(Object matching data)
────────
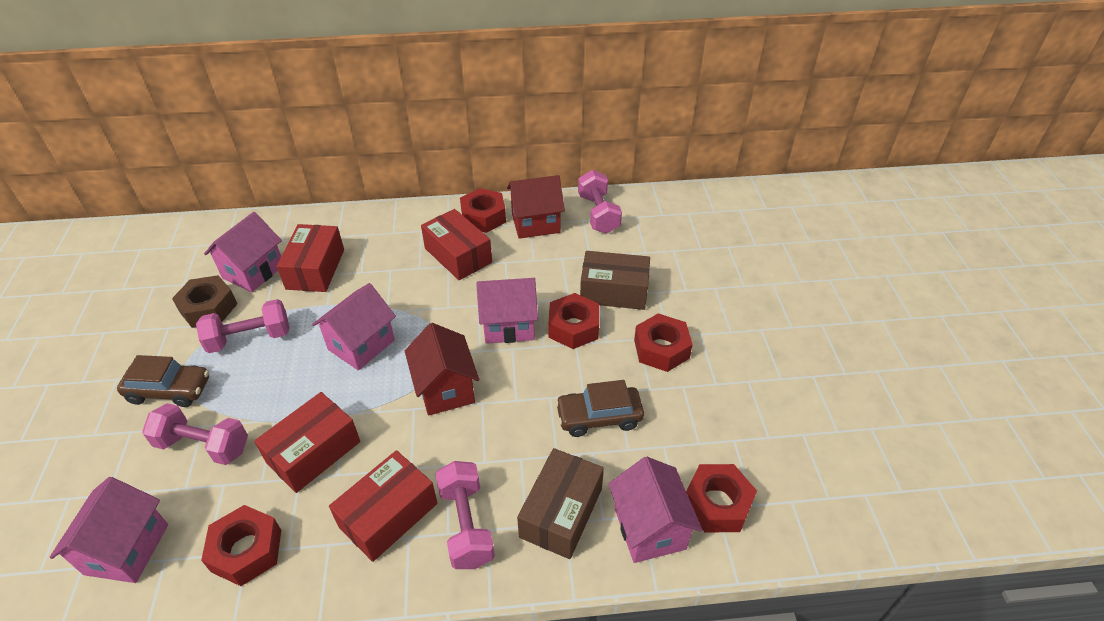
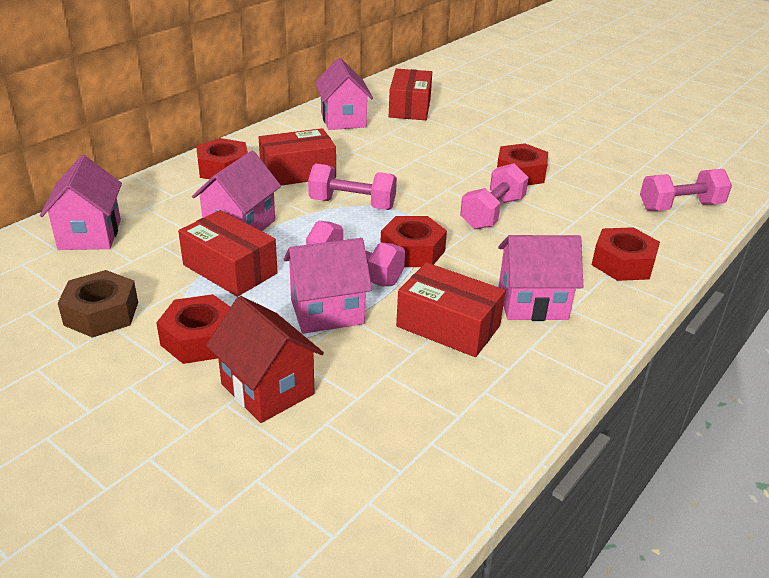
brown box: 2 -> 0
brown car: 2 -> 0
red house: 2 -> 1

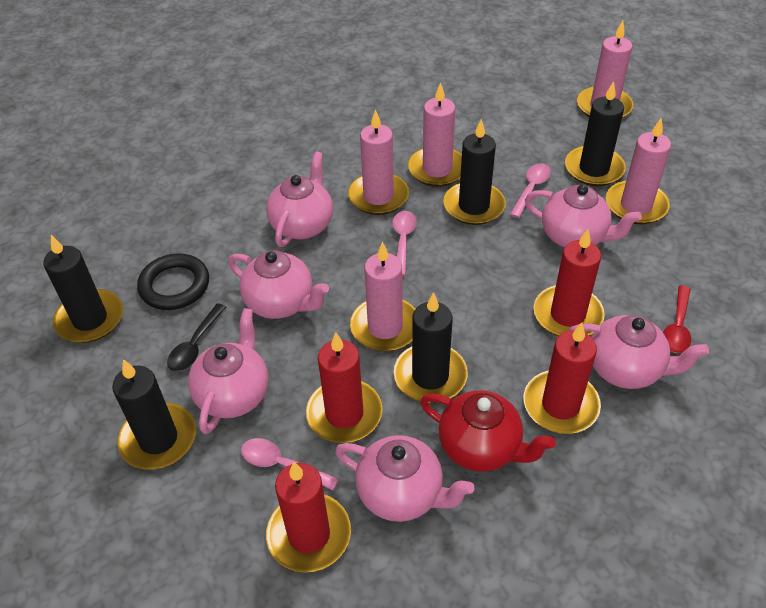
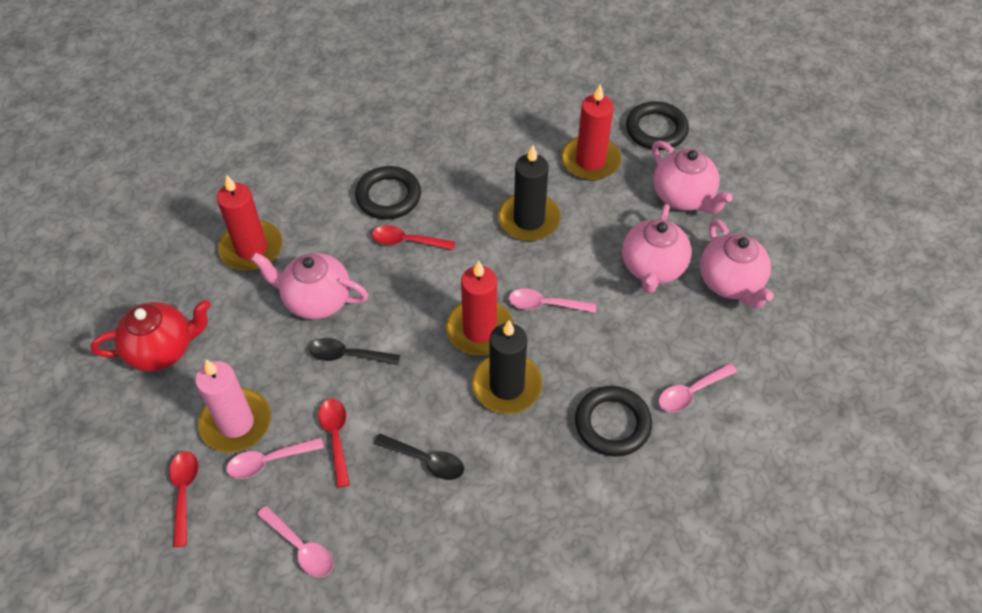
black candle: 5 -> 2
black ring: 1 -> 3
black spoon: 1 -> 2
pink candle: 5 -> 1
pink spoon: 3 -> 4
pink teapot: 6 -> 4
red candle: 4 -> 3
red spoon: 1 -> 3

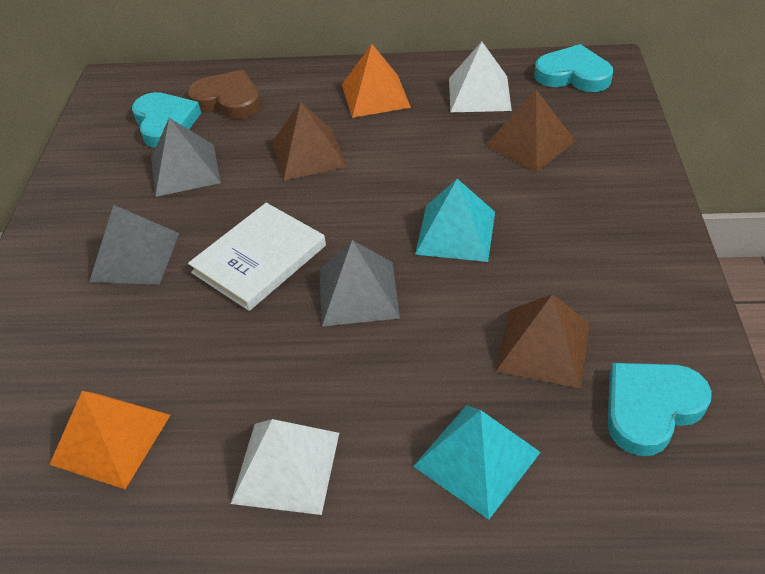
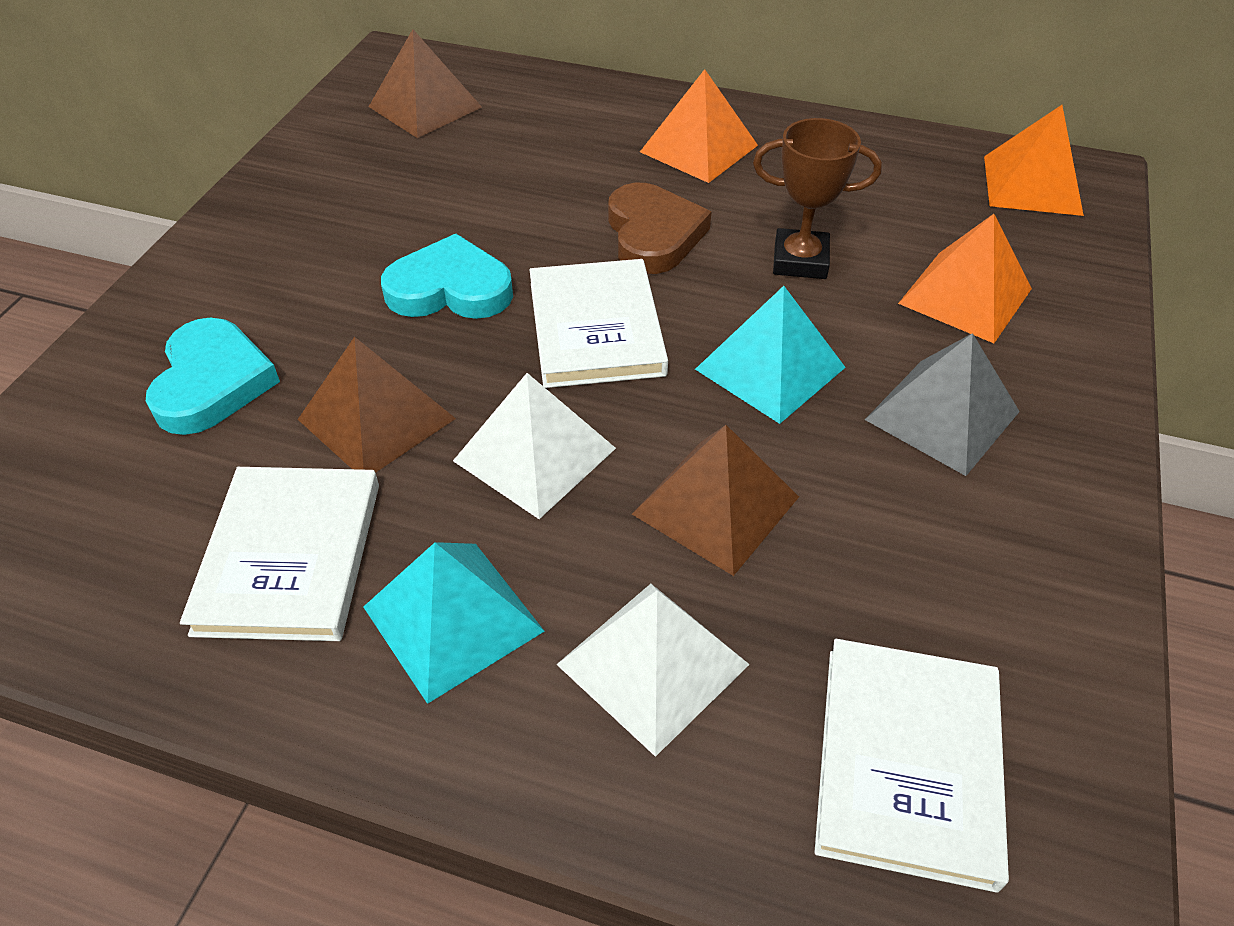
brown trophy: 0 -> 1
grey pyramid: 3 -> 1
orange pyramid: 2 -> 3
turquoise heart: 3 -> 2
white book: 1 -> 3

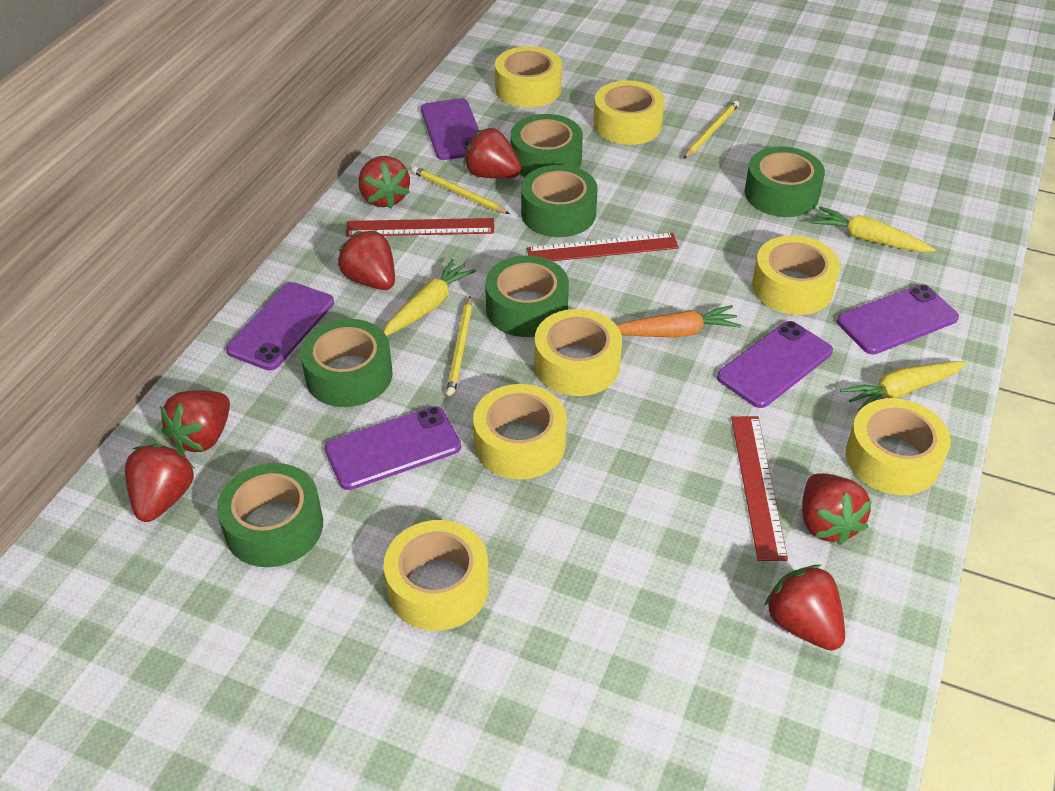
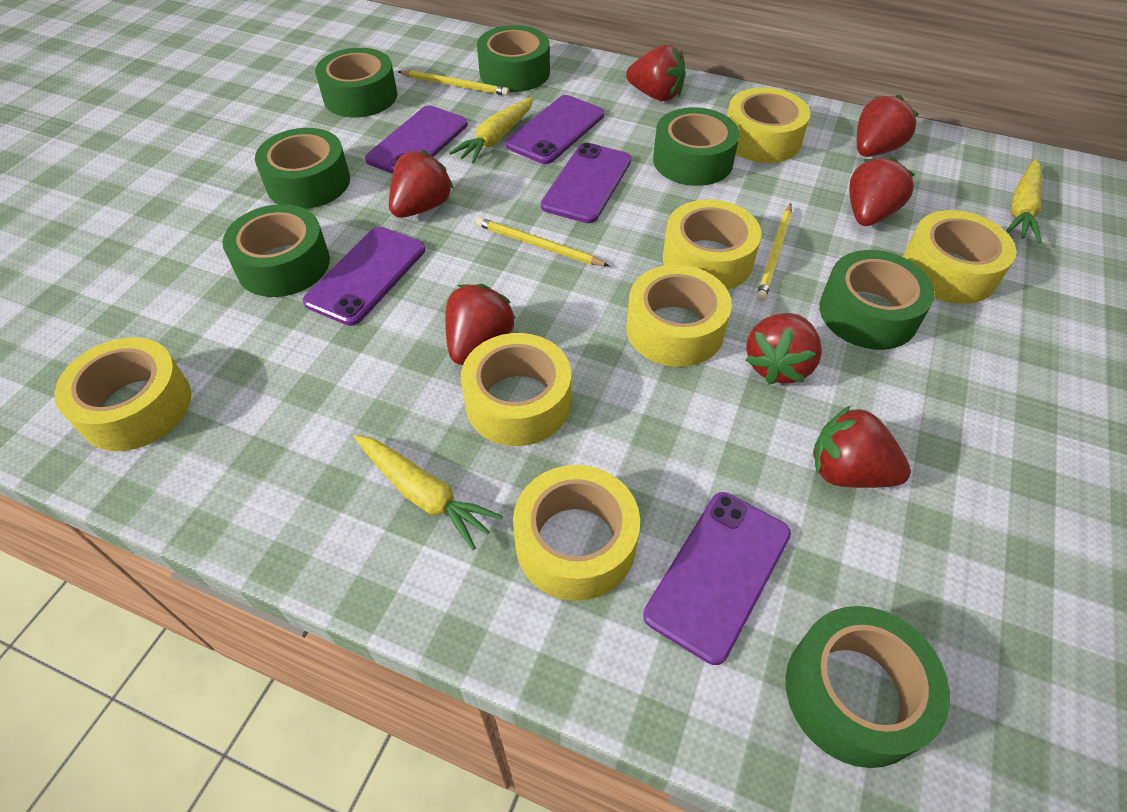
green tape: 6 -> 7
orange carrot: 1 -> 0
red ruler: 3 -> 0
────────
§ PROBLEM DETAILS
From the first line of the records down through the line containing "grey pyramid: 3 -> 1", transcribe exactly those lines and no others, both ends kept, pictures dropped.

§ TASK RESULT
brown box: 2 -> 0
brown car: 2 -> 0
red house: 2 -> 1

black candle: 5 -> 2
black ring: 1 -> 3
black spoon: 1 -> 2
pink candle: 5 -> 1
pink spoon: 3 -> 4
pink teapot: 6 -> 4
red candle: 4 -> 3
red spoon: 1 -> 3

brown trophy: 0 -> 1
grey pyramid: 3 -> 1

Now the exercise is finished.